> [Work instructions]:
Exactly reproduce the data from its first line through the line with "JP3 pin 1: GND -> N010", leaving out every line after it.

> [Records for the task]:
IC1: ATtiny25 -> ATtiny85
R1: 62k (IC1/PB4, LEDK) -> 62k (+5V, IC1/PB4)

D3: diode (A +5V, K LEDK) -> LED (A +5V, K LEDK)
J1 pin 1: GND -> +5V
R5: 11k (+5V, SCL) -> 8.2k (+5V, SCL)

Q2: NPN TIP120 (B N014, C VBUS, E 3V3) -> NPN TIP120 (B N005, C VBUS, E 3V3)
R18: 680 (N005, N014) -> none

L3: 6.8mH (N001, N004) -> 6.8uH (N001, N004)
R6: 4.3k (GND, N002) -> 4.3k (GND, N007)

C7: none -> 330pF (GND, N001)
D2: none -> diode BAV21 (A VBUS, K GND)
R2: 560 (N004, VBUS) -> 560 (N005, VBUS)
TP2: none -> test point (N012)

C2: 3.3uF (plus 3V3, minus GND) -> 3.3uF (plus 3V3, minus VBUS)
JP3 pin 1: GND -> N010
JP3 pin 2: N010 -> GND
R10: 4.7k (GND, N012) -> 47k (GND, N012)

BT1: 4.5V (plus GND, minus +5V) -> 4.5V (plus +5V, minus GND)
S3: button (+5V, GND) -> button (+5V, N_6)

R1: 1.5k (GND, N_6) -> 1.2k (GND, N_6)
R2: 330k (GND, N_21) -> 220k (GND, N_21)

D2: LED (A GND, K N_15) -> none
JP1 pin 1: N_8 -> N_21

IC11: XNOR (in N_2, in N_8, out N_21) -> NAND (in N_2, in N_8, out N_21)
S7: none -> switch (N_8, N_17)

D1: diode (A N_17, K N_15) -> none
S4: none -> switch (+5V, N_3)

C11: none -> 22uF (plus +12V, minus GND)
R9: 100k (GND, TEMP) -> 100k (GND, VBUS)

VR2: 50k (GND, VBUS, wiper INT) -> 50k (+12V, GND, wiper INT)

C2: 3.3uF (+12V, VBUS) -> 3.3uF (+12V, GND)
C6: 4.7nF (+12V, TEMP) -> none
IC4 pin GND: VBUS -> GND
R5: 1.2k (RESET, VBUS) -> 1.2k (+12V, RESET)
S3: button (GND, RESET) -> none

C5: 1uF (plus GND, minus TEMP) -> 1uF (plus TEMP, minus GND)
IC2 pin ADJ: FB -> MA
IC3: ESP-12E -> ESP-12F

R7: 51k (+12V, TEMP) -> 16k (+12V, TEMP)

> [Answer below]:
IC1: ATtiny25 -> ATtiny85
R1: 62k (IC1/PB4, LEDK) -> 62k (+5V, IC1/PB4)

D3: diode (A +5V, K LEDK) -> LED (A +5V, K LEDK)
J1 pin 1: GND -> +5V
R5: 11k (+5V, SCL) -> 8.2k (+5V, SCL)

Q2: NPN TIP120 (B N014, C VBUS, E 3V3) -> NPN TIP120 (B N005, C VBUS, E 3V3)
R18: 680 (N005, N014) -> none

L3: 6.8mH (N001, N004) -> 6.8uH (N001, N004)
R6: 4.3k (GND, N002) -> 4.3k (GND, N007)

C7: none -> 330pF (GND, N001)
D2: none -> diode BAV21 (A VBUS, K GND)
R2: 560 (N004, VBUS) -> 560 (N005, VBUS)
TP2: none -> test point (N012)

C2: 3.3uF (plus 3V3, minus GND) -> 3.3uF (plus 3V3, minus VBUS)
JP3 pin 1: GND -> N010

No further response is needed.